==== RECORD EXTRACTS

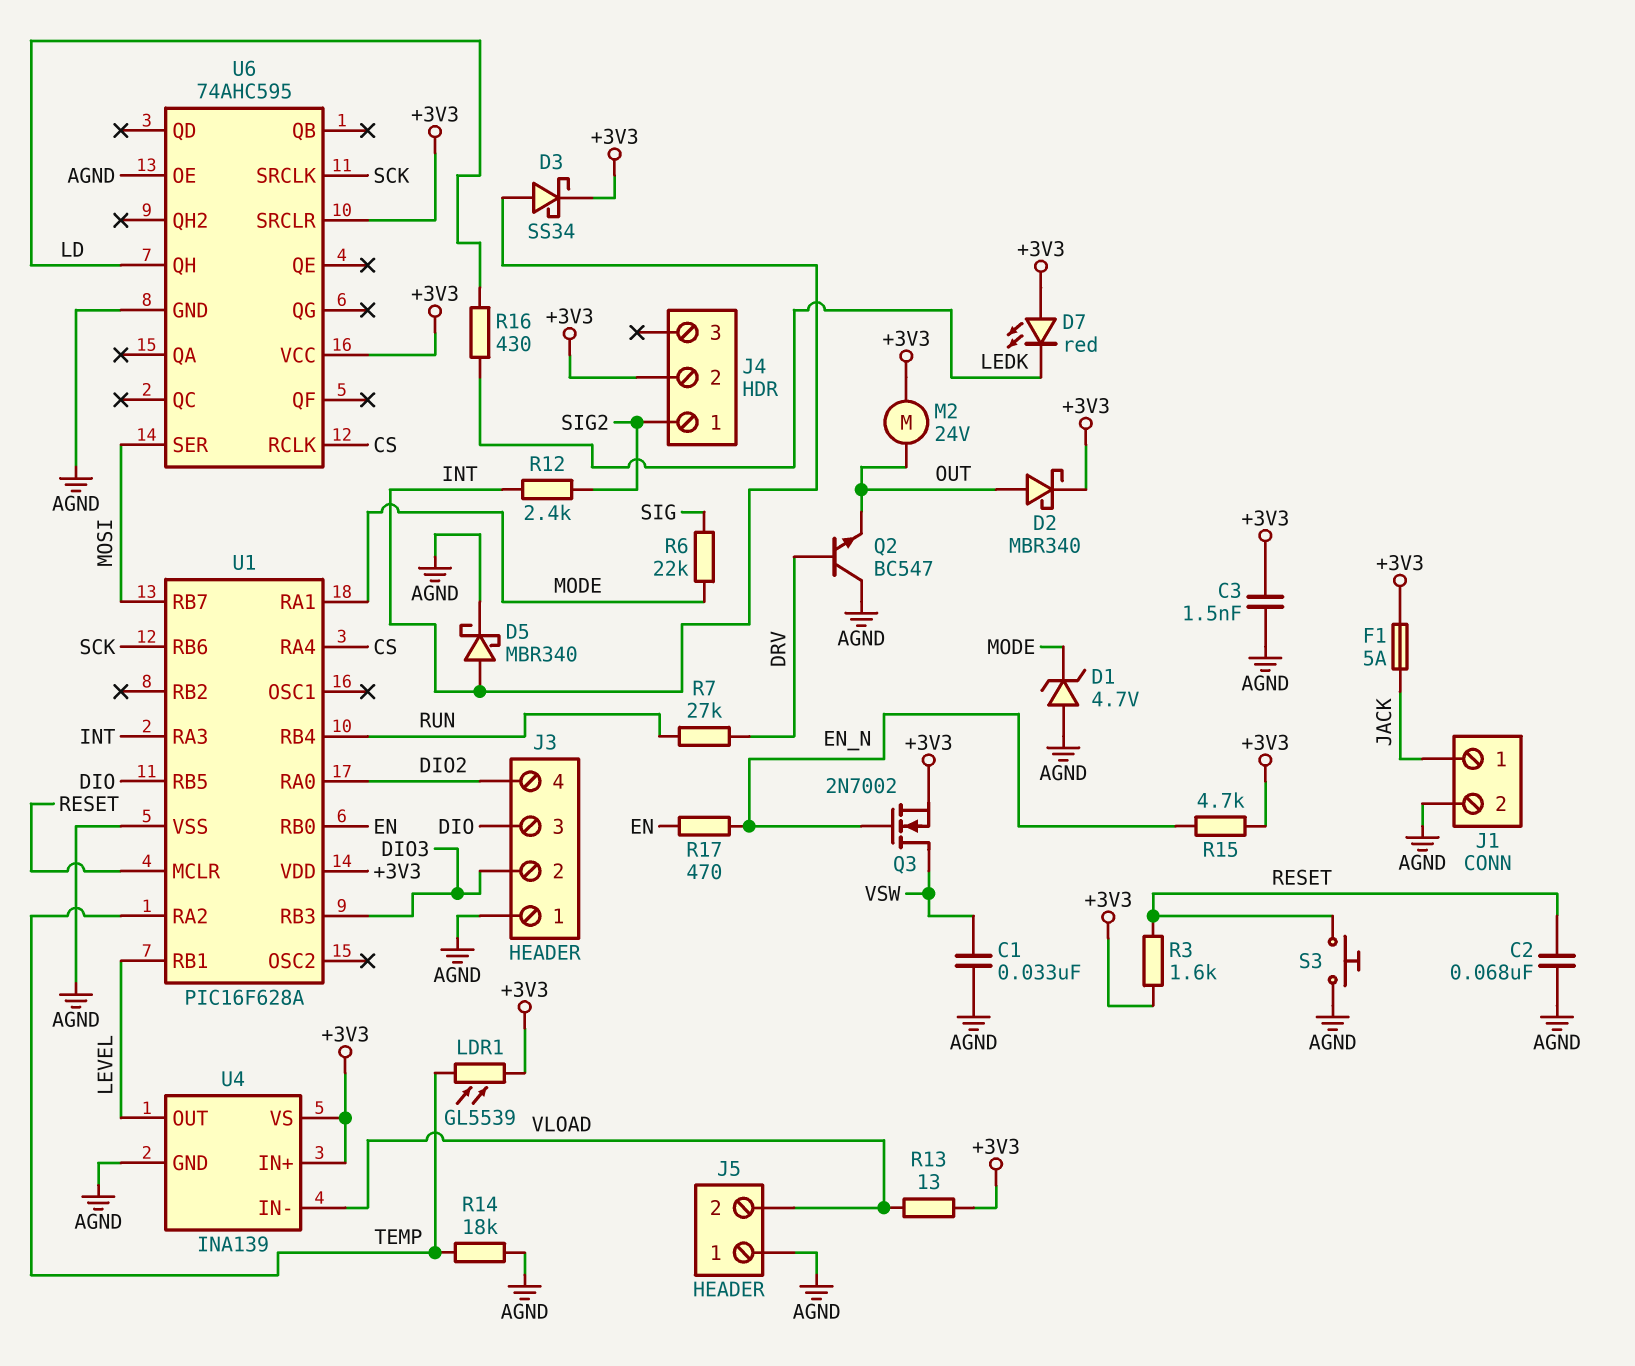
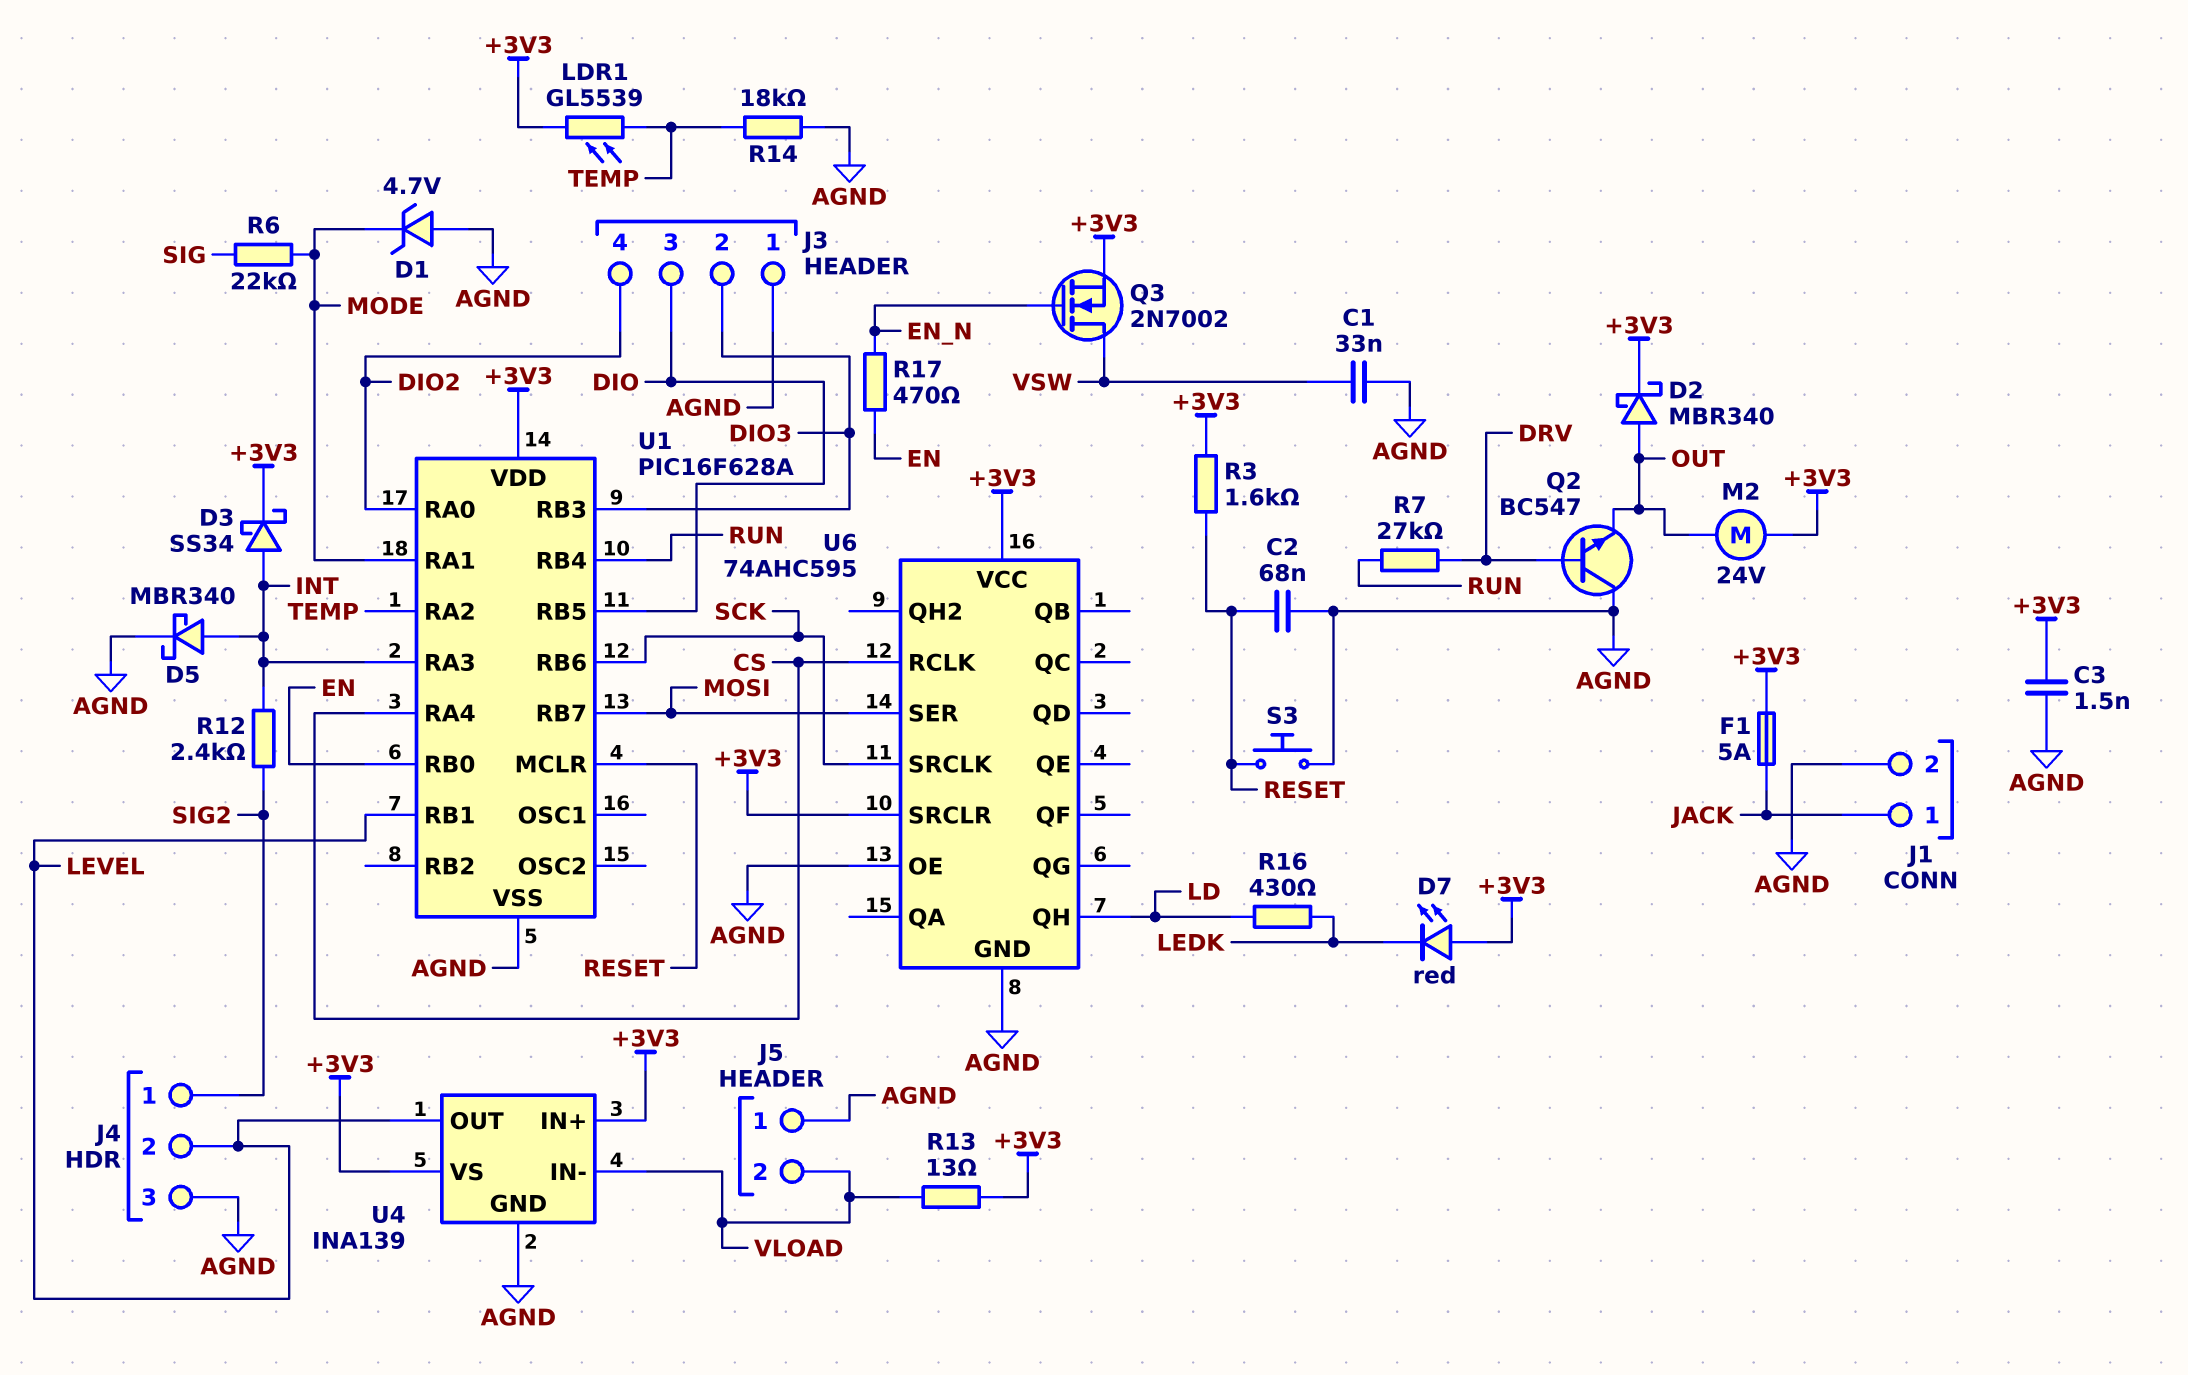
J4 pin 2: +3V3 -> LEVEL
J4 pin 3: none -> AGND
R15: 4.7k (+3V3, EN_N) -> none

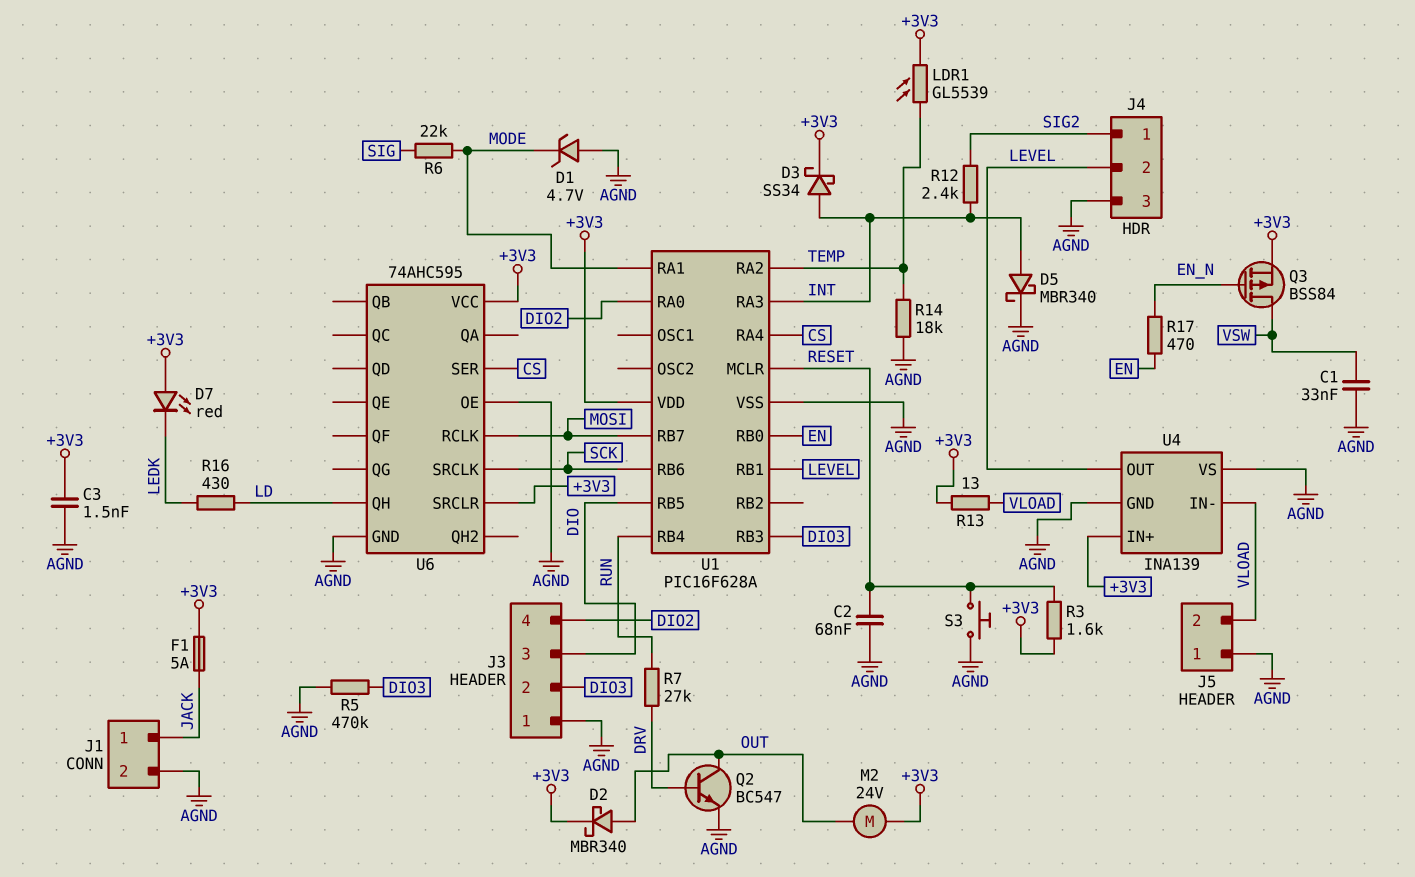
Q2: NPN BC547 (B DRV, C AGND, E OUT) -> NPN BC547 (B DRV, C OUT, E AGND)
Q3: NMOS 2N7002 (G EN_N, D VSW, S +3V3) -> PMOS BSS84 (G EN_N, D VSW, S +3V3)
R5: none -> 470k (AGND, DIO3)
U4 pin VS: +3V3 -> AGND
U6 pin RCLK: CS -> MOSI
U6 pin SER: MOSI -> CS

========

What you return must be every entry, word for word, without any pictures.

J4 pin 2: +3V3 -> LEVEL
J4 pin 3: none -> AGND
R15: 4.7k (+3V3, EN_N) -> none

Q2: NPN BC547 (B DRV, C AGND, E OUT) -> NPN BC547 (B DRV, C OUT, E AGND)
Q3: NMOS 2N7002 (G EN_N, D VSW, S +3V3) -> PMOS BSS84 (G EN_N, D VSW, S +3V3)
R5: none -> 470k (AGND, DIO3)
U4 pin VS: +3V3 -> AGND
U6 pin RCLK: CS -> MOSI
U6 pin SER: MOSI -> CS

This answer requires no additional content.